> DESCRIPTION OF THE TASK: An exact reprint of all the records is the expected answer.

STORED DATA section start

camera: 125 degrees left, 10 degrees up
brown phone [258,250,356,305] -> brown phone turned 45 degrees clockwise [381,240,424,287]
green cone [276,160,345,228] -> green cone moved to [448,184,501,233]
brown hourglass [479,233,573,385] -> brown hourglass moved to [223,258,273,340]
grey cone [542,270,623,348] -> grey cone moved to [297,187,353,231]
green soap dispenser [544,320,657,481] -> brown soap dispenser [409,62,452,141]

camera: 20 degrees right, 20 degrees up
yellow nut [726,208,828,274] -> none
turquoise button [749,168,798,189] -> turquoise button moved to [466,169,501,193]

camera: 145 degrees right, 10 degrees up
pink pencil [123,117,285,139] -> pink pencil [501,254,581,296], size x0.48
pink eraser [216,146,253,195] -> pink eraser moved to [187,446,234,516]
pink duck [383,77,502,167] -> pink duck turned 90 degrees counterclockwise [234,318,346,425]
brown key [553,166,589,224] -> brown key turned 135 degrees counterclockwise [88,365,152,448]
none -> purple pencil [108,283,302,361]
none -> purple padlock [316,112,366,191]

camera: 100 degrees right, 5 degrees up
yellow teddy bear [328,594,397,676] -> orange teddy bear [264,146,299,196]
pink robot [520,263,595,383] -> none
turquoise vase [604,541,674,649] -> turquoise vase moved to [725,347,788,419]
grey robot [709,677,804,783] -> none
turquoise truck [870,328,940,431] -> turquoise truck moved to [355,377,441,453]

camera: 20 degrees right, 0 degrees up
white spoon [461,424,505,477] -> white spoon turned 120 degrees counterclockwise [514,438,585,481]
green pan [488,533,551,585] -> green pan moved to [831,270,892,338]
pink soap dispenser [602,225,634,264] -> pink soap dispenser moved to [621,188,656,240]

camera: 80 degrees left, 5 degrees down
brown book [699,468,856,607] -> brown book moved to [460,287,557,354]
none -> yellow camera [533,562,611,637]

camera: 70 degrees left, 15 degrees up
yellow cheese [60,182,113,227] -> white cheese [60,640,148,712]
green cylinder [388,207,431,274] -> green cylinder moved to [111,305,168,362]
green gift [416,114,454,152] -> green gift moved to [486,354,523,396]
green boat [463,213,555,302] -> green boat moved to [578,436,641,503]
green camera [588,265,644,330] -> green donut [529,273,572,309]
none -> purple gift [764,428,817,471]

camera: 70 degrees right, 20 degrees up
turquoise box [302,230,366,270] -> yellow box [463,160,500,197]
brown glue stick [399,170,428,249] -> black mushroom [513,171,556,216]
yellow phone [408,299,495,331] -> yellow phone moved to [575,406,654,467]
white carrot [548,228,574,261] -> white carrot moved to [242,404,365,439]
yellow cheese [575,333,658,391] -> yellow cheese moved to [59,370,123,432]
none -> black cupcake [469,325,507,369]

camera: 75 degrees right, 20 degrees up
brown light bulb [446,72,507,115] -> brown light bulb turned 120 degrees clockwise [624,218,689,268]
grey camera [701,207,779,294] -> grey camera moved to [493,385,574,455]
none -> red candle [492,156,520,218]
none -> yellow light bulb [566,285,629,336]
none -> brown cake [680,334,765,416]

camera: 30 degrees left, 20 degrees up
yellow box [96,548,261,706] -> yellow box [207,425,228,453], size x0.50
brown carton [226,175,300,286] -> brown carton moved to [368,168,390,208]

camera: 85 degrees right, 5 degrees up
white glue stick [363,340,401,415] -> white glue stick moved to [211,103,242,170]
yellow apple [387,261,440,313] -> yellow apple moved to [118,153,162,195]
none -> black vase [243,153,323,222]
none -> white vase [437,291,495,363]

STORED DATA section end

> RESULT OF THE TASK:
camera: 125 degrees left, 10 degrees up
brown phone [258,250,356,305] -> brown phone turned 45 degrees clockwise [381,240,424,287]
green cone [276,160,345,228] -> green cone moved to [448,184,501,233]
brown hourglass [479,233,573,385] -> brown hourglass moved to [223,258,273,340]
grey cone [542,270,623,348] -> grey cone moved to [297,187,353,231]
green soap dispenser [544,320,657,481] -> brown soap dispenser [409,62,452,141]

camera: 20 degrees right, 20 degrees up
yellow nut [726,208,828,274] -> none
turquoise button [749,168,798,189] -> turquoise button moved to [466,169,501,193]

camera: 145 degrees right, 10 degrees up
pink pencil [123,117,285,139] -> pink pencil [501,254,581,296], size x0.48
pink eraser [216,146,253,195] -> pink eraser moved to [187,446,234,516]
pink duck [383,77,502,167] -> pink duck turned 90 degrees counterclockwise [234,318,346,425]
brown key [553,166,589,224] -> brown key turned 135 degrees counterclockwise [88,365,152,448]
none -> purple pencil [108,283,302,361]
none -> purple padlock [316,112,366,191]

camera: 100 degrees right, 5 degrees up
yellow teddy bear [328,594,397,676] -> orange teddy bear [264,146,299,196]
pink robot [520,263,595,383] -> none
turquoise vase [604,541,674,649] -> turquoise vase moved to [725,347,788,419]
grey robot [709,677,804,783] -> none
turquoise truck [870,328,940,431] -> turquoise truck moved to [355,377,441,453]

camera: 20 degrees right, 0 degrees up
white spoon [461,424,505,477] -> white spoon turned 120 degrees counterclockwise [514,438,585,481]
green pan [488,533,551,585] -> green pan moved to [831,270,892,338]
pink soap dispenser [602,225,634,264] -> pink soap dispenser moved to [621,188,656,240]

camera: 80 degrees left, 5 degrees down
brown book [699,468,856,607] -> brown book moved to [460,287,557,354]
none -> yellow camera [533,562,611,637]

camera: 70 degrees left, 15 degrees up
yellow cheese [60,182,113,227] -> white cheese [60,640,148,712]
green cylinder [388,207,431,274] -> green cylinder moved to [111,305,168,362]
green gift [416,114,454,152] -> green gift moved to [486,354,523,396]
green boat [463,213,555,302] -> green boat moved to [578,436,641,503]
green camera [588,265,644,330] -> green donut [529,273,572,309]
none -> purple gift [764,428,817,471]

camera: 70 degrees right, 20 degrees up
turquoise box [302,230,366,270] -> yellow box [463,160,500,197]
brown glue stick [399,170,428,249] -> black mushroom [513,171,556,216]
yellow phone [408,299,495,331] -> yellow phone moved to [575,406,654,467]
white carrot [548,228,574,261] -> white carrot moved to [242,404,365,439]
yellow cheese [575,333,658,391] -> yellow cheese moved to [59,370,123,432]
none -> black cupcake [469,325,507,369]

camera: 75 degrees right, 20 degrees up
brown light bulb [446,72,507,115] -> brown light bulb turned 120 degrees clockwise [624,218,689,268]
grey camera [701,207,779,294] -> grey camera moved to [493,385,574,455]
none -> red candle [492,156,520,218]
none -> yellow light bulb [566,285,629,336]
none -> brown cake [680,334,765,416]

camera: 30 degrees left, 20 degrees up
yellow box [96,548,261,706] -> yellow box [207,425,228,453], size x0.50
brown carton [226,175,300,286] -> brown carton moved to [368,168,390,208]

camera: 85 degrees right, 5 degrees up
white glue stick [363,340,401,415] -> white glue stick moved to [211,103,242,170]
yellow apple [387,261,440,313] -> yellow apple moved to [118,153,162,195]
none -> black vase [243,153,323,222]
none -> white vase [437,291,495,363]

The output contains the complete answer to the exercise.